The response must reproduce exactly every line of the material below holding the word "marker".

Records shown >>
□ □ □ □
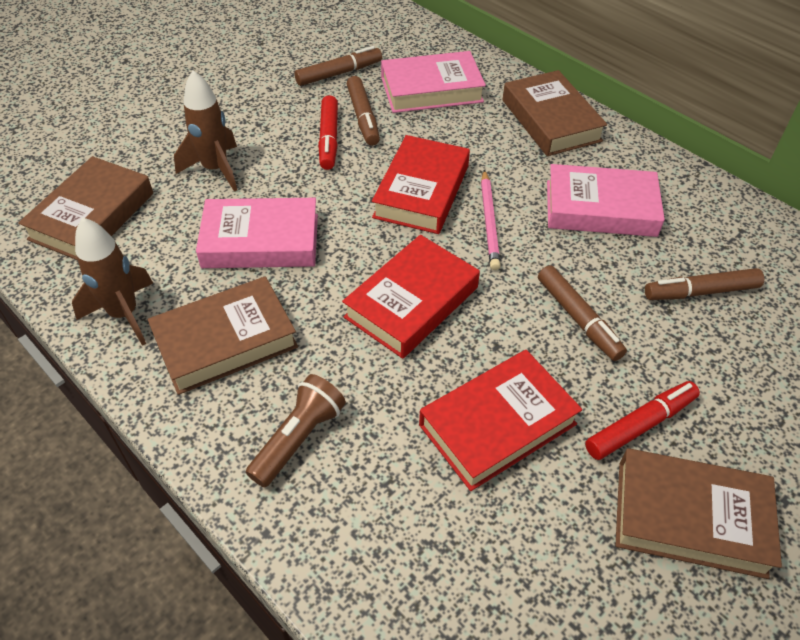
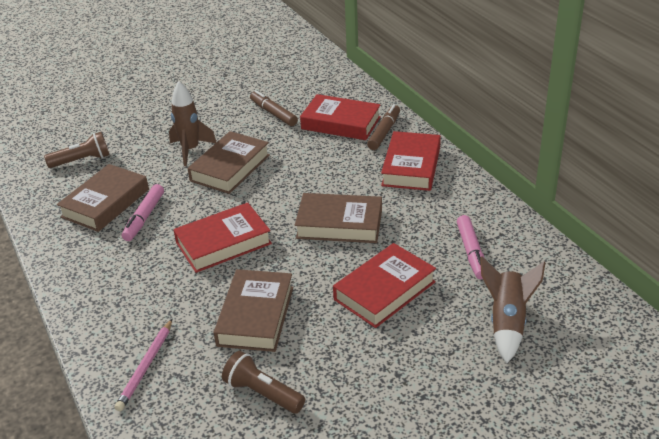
brown flashlight: 1 -> 2
brown marker: 4 -> 2
pink book: 3 -> 0
pink marker: 0 -> 2
red book: 3 -> 4
red marker: 2 -> 0

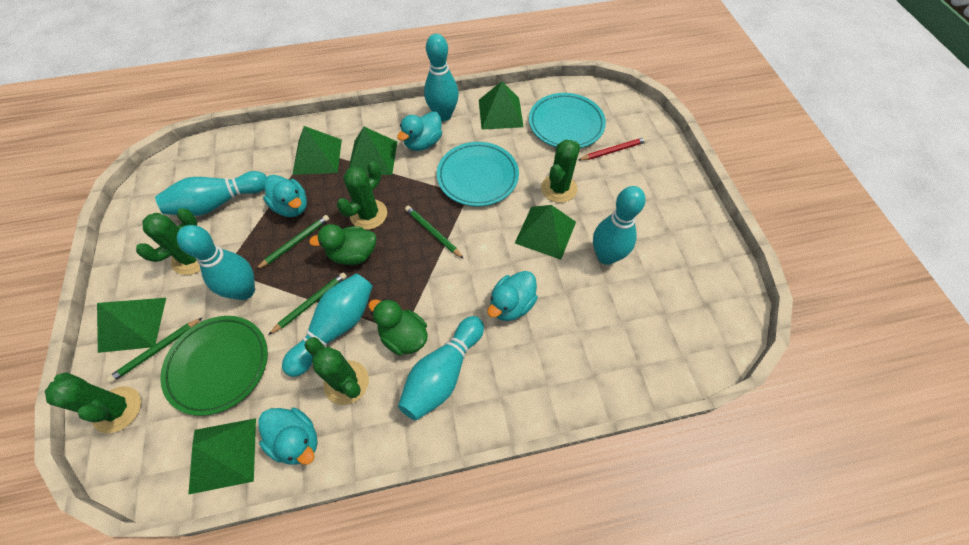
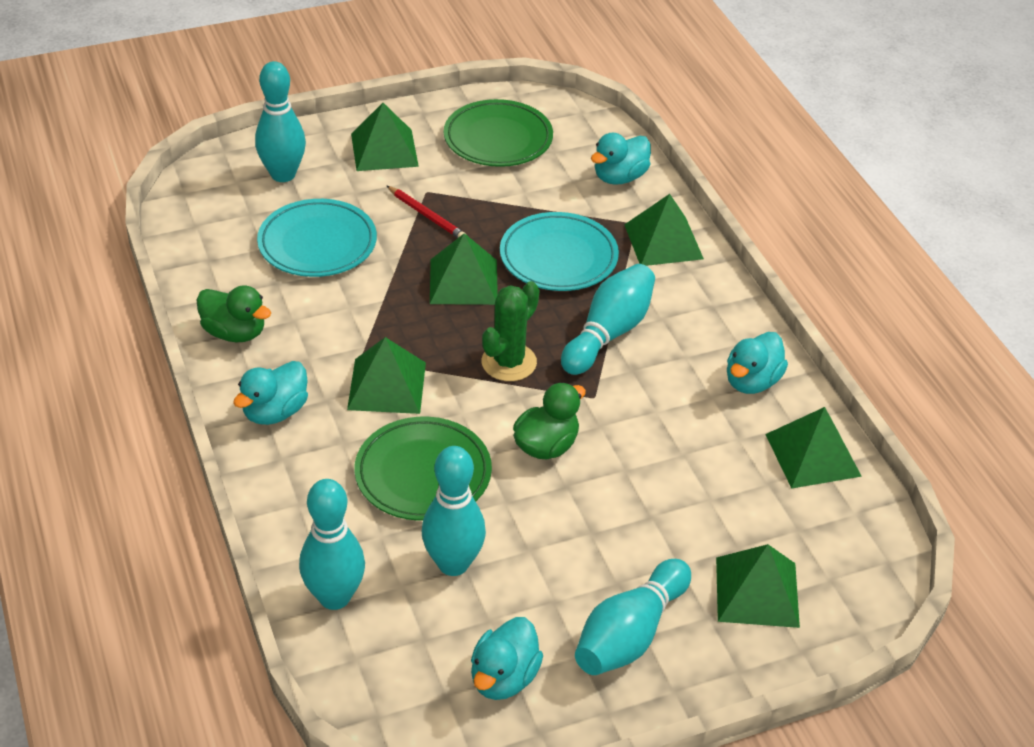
green cactus: 5 -> 1
green pencil: 4 -> 0
green plate: 1 -> 2
turquoise bowling pin: 6 -> 5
□ □ □ □
Response area >>
brown marker: 4 -> 2
pink marker: 0 -> 2
red marker: 2 -> 0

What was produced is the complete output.